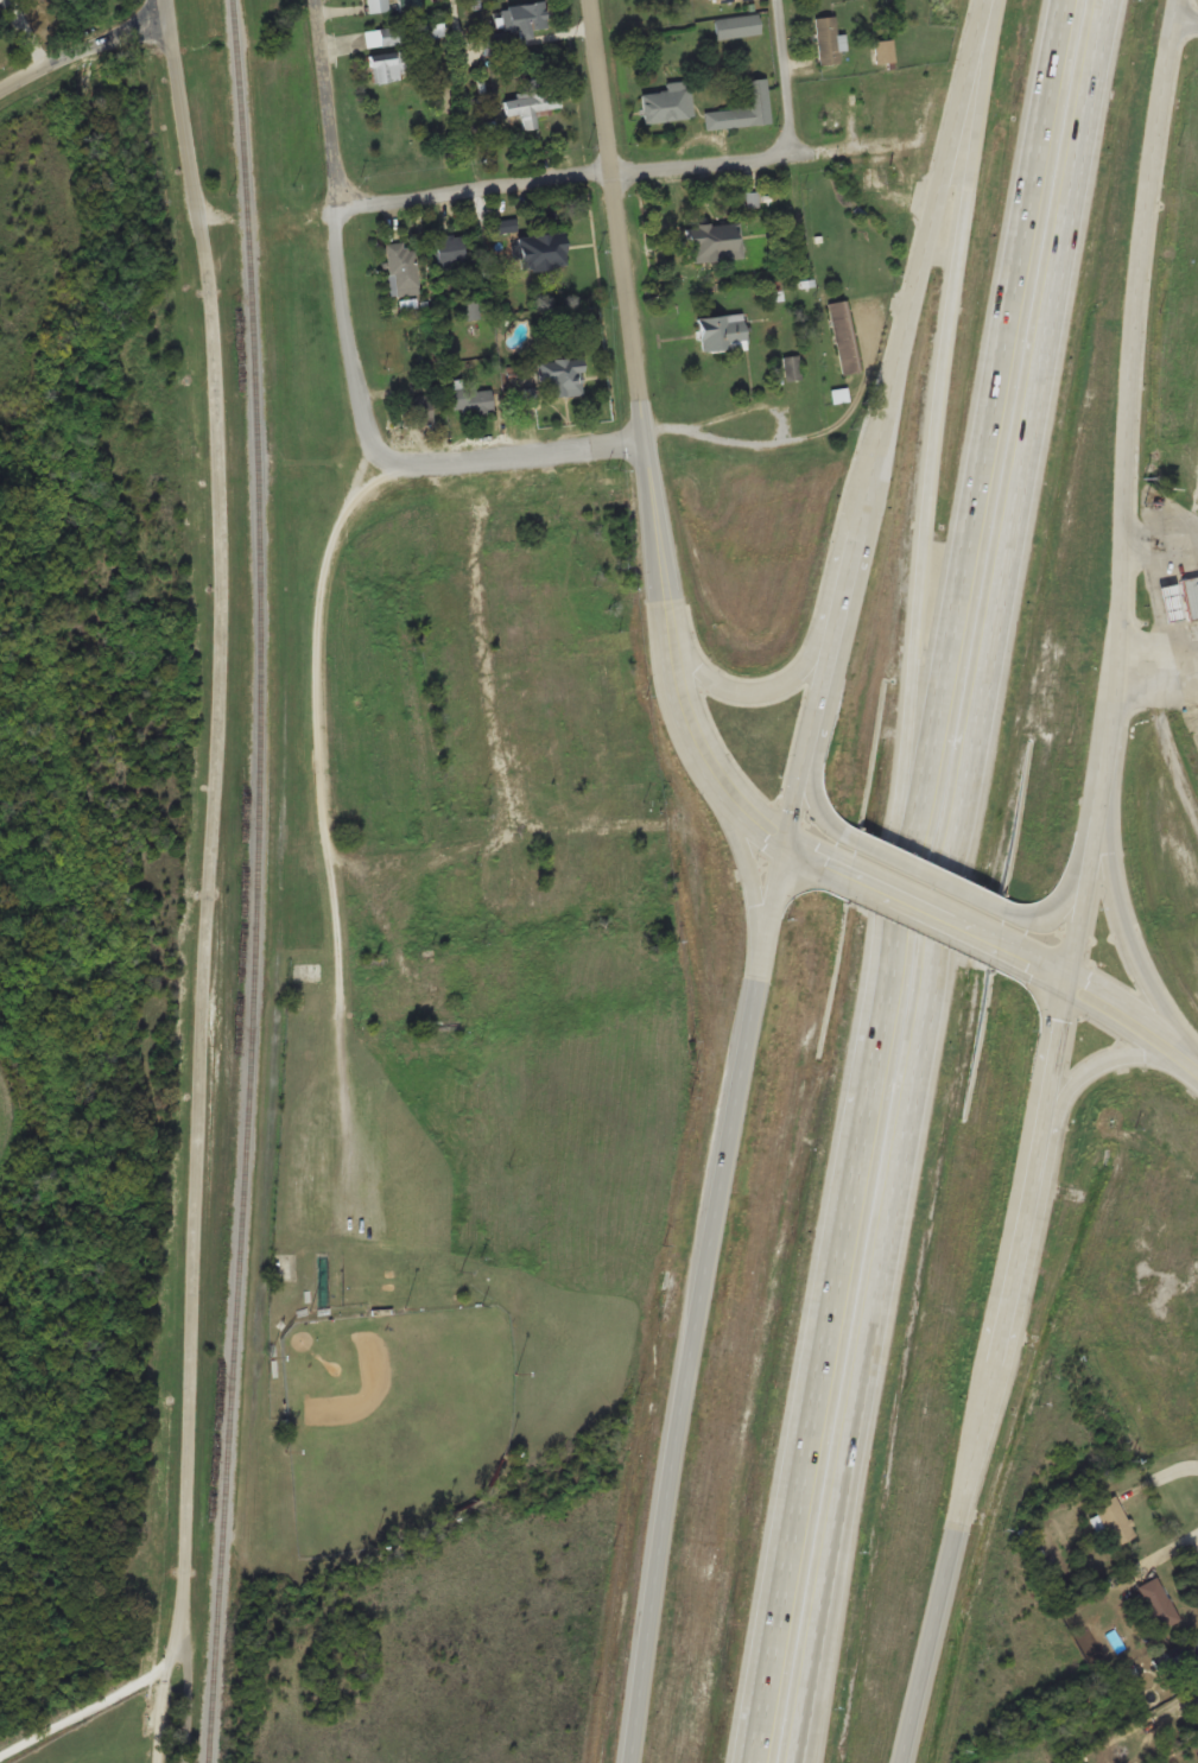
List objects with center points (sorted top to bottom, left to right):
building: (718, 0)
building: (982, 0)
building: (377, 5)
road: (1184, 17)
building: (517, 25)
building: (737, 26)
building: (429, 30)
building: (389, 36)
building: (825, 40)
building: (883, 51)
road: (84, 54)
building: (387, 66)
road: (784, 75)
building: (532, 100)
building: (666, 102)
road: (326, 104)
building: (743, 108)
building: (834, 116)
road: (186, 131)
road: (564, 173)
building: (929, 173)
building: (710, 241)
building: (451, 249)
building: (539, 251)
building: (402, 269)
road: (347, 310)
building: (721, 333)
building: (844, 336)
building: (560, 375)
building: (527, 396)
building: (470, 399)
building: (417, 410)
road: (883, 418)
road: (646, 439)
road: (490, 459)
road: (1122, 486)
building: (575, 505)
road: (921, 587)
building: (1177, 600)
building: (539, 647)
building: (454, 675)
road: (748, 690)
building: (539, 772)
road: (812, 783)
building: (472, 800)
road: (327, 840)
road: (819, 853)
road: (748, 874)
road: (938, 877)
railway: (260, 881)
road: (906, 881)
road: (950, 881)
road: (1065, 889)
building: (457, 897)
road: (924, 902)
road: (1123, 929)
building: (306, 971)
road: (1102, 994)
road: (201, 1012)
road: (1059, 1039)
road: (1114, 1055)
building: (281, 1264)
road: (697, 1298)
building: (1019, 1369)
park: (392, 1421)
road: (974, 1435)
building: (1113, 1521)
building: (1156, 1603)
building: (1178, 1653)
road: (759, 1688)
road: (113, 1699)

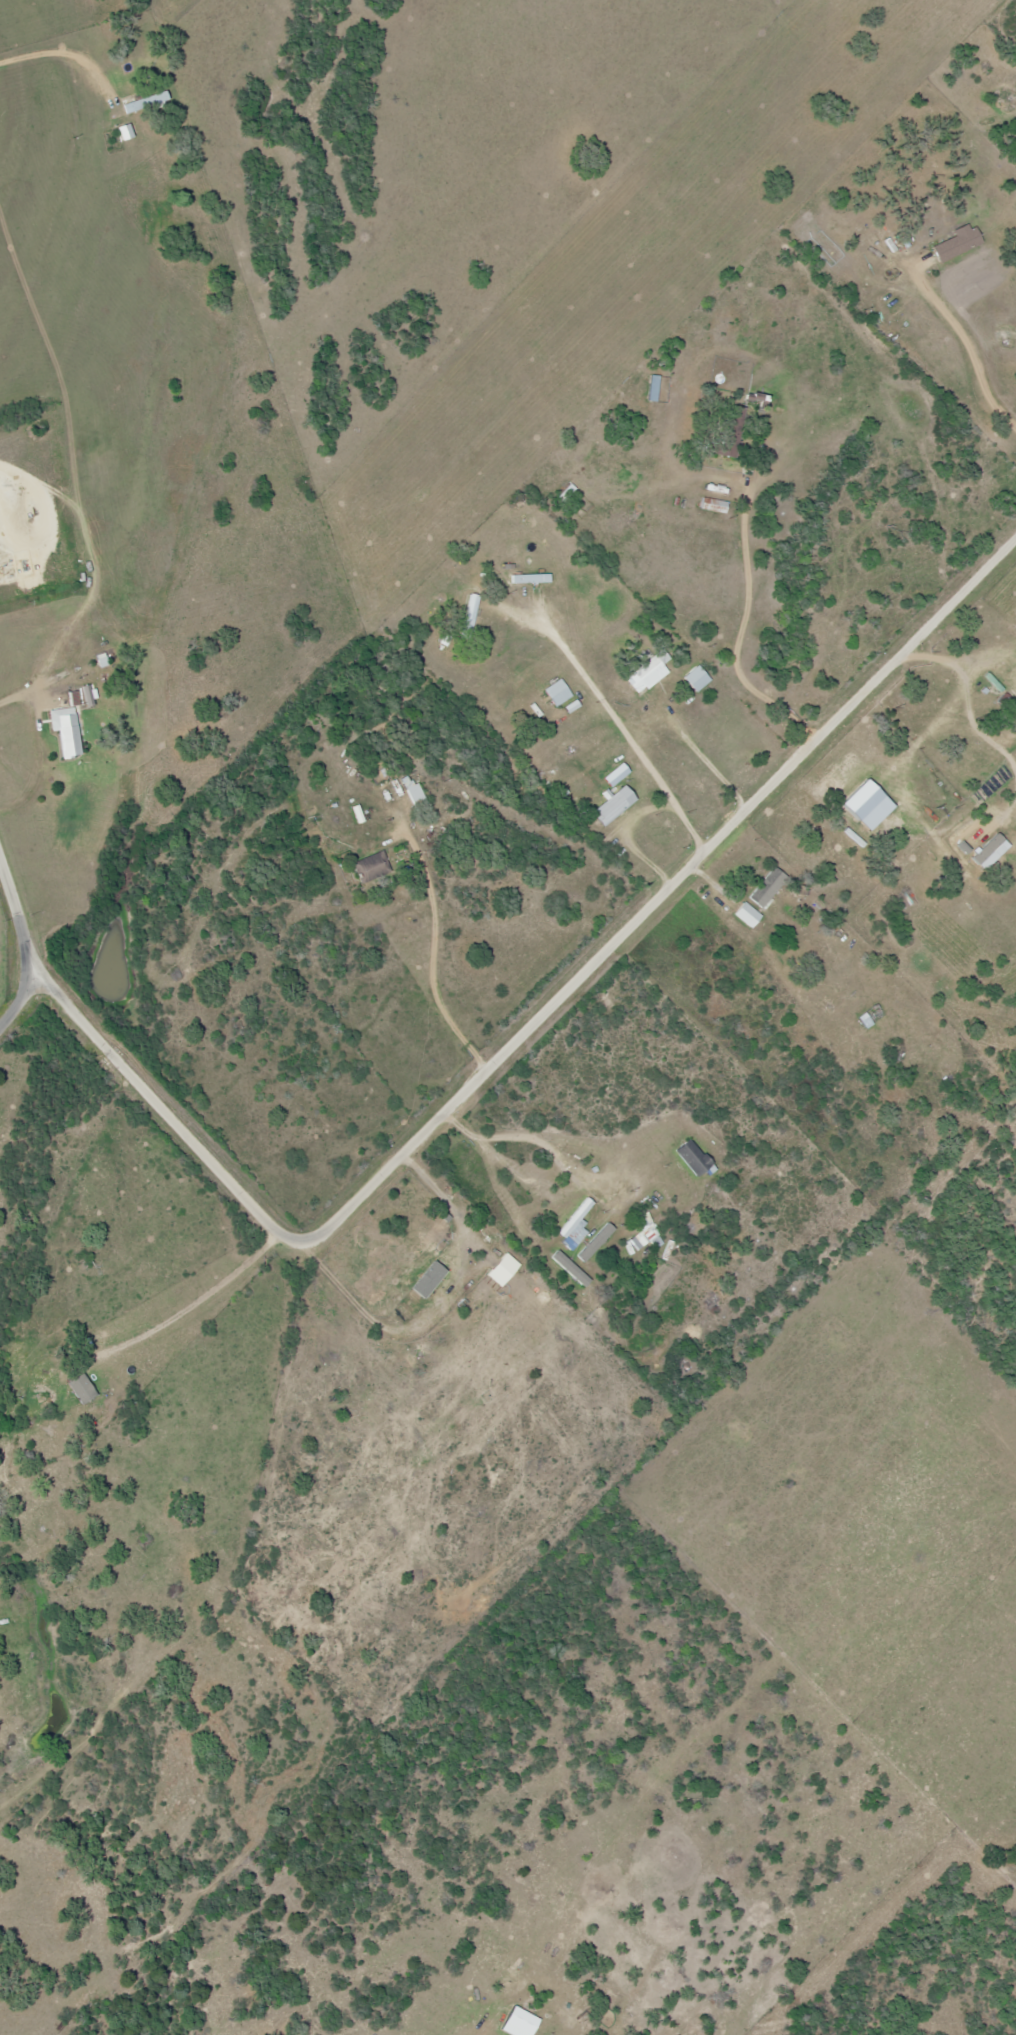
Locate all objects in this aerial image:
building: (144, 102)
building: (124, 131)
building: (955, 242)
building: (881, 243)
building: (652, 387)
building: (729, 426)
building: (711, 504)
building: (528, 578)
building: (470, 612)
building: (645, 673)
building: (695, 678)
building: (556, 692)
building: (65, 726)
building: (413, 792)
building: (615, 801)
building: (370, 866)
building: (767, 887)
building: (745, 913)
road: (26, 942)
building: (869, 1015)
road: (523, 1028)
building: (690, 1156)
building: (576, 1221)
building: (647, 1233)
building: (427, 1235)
------------
§ **TASK DIRECTIONS**
If an entry holds a picture, leave the picture out and repeat the rest exactly.

§ **EXERCISE ANSWER**
List objects with center points (sorted top to bottom, left to right):
building: (718, 0)
building: (982, 0)
building: (377, 5)
road: (1184, 17)
building: (517, 25)
building: (737, 26)
building: (429, 30)
building: (389, 36)
building: (825, 40)
building: (883, 51)
road: (84, 54)
building: (387, 66)
road: (784, 75)
building: (532, 100)
building: (666, 102)
road: (326, 104)
building: (743, 108)
building: (834, 116)
road: (186, 131)
road: (564, 173)
building: (929, 173)
building: (710, 241)
building: (451, 249)
building: (539, 251)
building: (402, 269)
road: (347, 310)
building: (721, 333)
building: (844, 336)
building: (560, 375)
building: (527, 396)
building: (470, 399)
building: (417, 410)
road: (883, 418)
road: (646, 439)
road: (490, 459)
road: (1122, 486)
building: (575, 505)
road: (921, 587)
building: (1177, 600)
building: (539, 647)
building: (454, 675)
road: (748, 690)
building: (539, 772)
road: (812, 783)
building: (472, 800)
road: (327, 840)
road: (819, 853)
road: (748, 874)
road: (938, 877)
railway: (260, 881)
road: (906, 881)
road: (950, 881)
road: (1065, 889)
building: (457, 897)
road: (924, 902)
road: (1123, 929)
building: (306, 971)
road: (1102, 994)
road: (201, 1012)
road: (1059, 1039)
road: (1114, 1055)
building: (281, 1264)
road: (697, 1298)
building: (1019, 1369)
park: (392, 1421)
road: (974, 1435)
building: (1113, 1521)
building: (1156, 1603)
building: (1178, 1653)
road: (759, 1688)
road: (113, 1699)

Locate all objects in this aerial image:
building: (144, 102)
building: (124, 131)
building: (955, 242)
building: (881, 243)
building: (652, 387)
building: (729, 426)
building: (711, 504)
building: (528, 578)
building: (470, 612)
building: (645, 673)
building: (695, 678)
building: (556, 692)
building: (65, 726)
building: (413, 792)
building: (615, 801)
building: (370, 866)
building: (767, 887)
building: (745, 913)
road: (26, 942)
building: (869, 1015)
road: (523, 1028)
building: (690, 1156)
building: (576, 1221)
building: (647, 1233)
building: (427, 1235)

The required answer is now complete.